• What you have to do: Only an exact copy of the lines beginning at the one that contains "turquoise screwdriver: 8 -> 11" and ending at the last line of the records below counts as the answer.

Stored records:
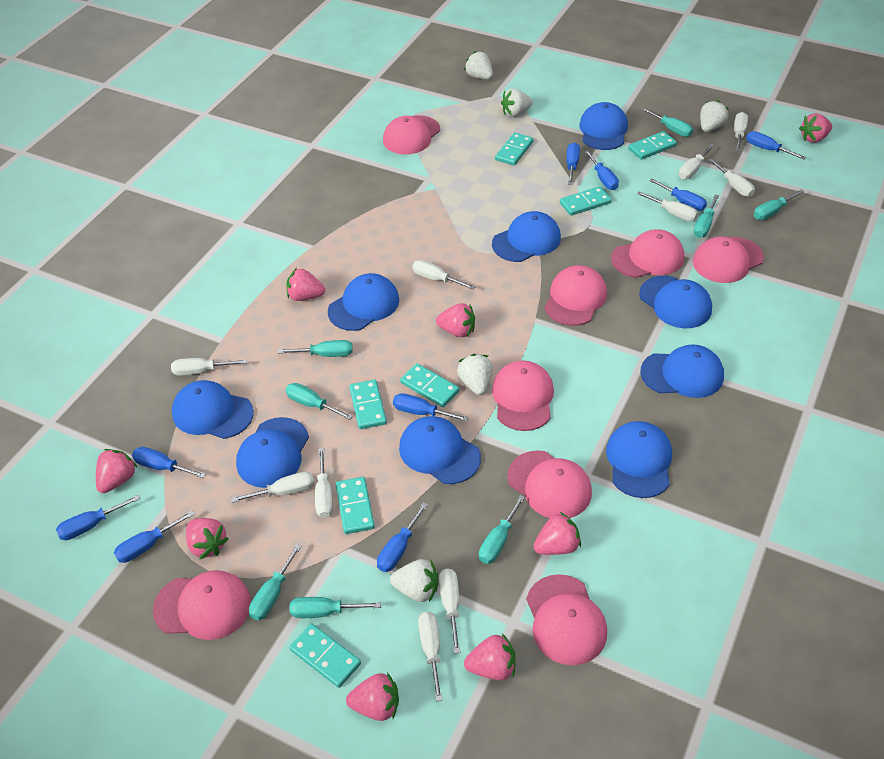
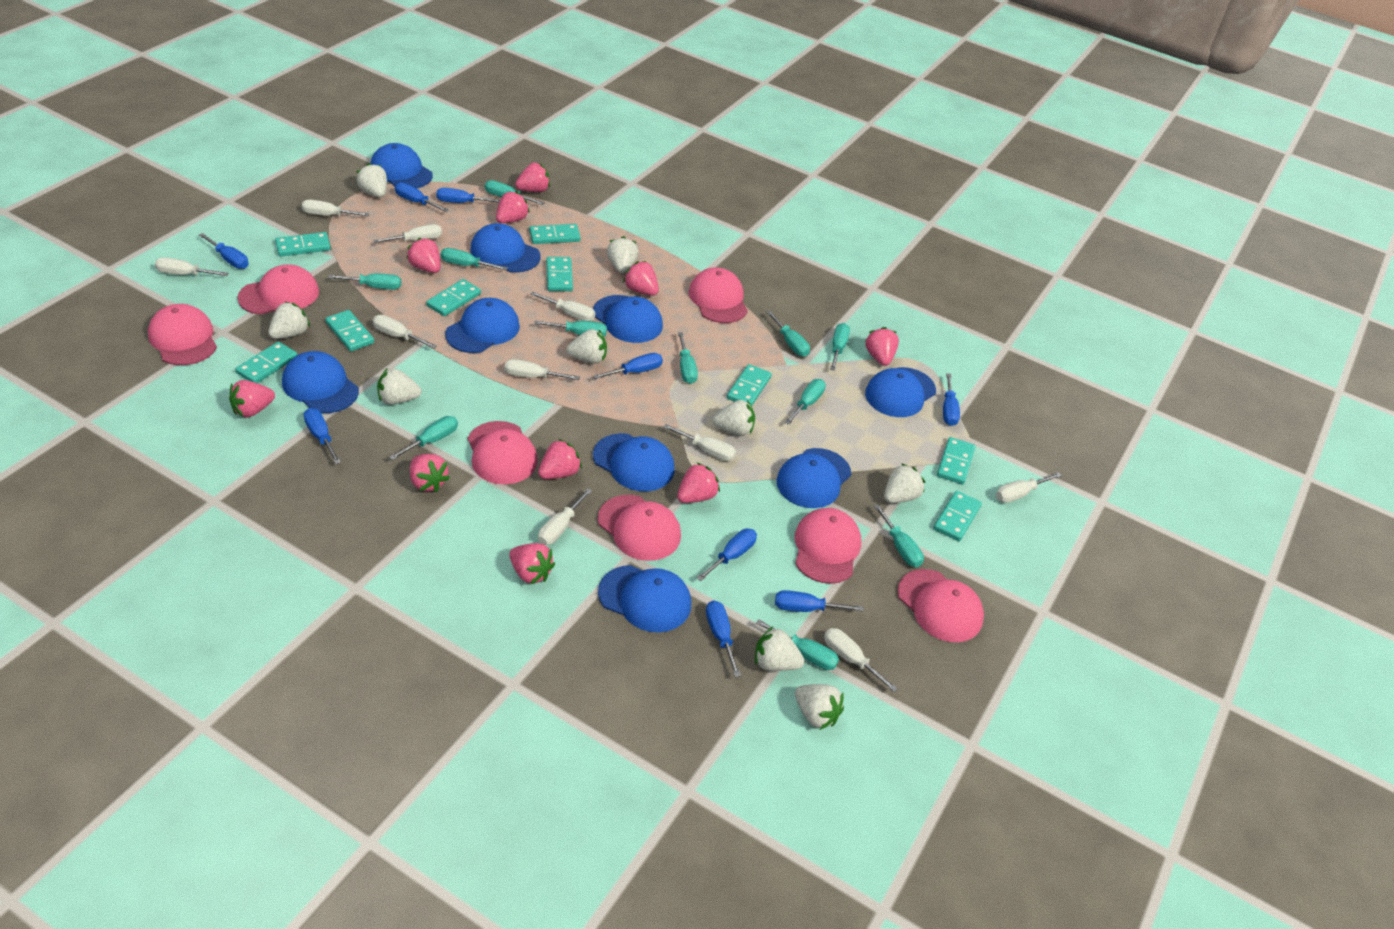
pink cap: 8 -> 7
pink strawberry: 8 -> 10
turquoise domino: 7 -> 9
turquoise screwdriver: 8 -> 11
white strawberry: 5 -> 9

• The completed task:
turquoise screwdriver: 8 -> 11
white strawberry: 5 -> 9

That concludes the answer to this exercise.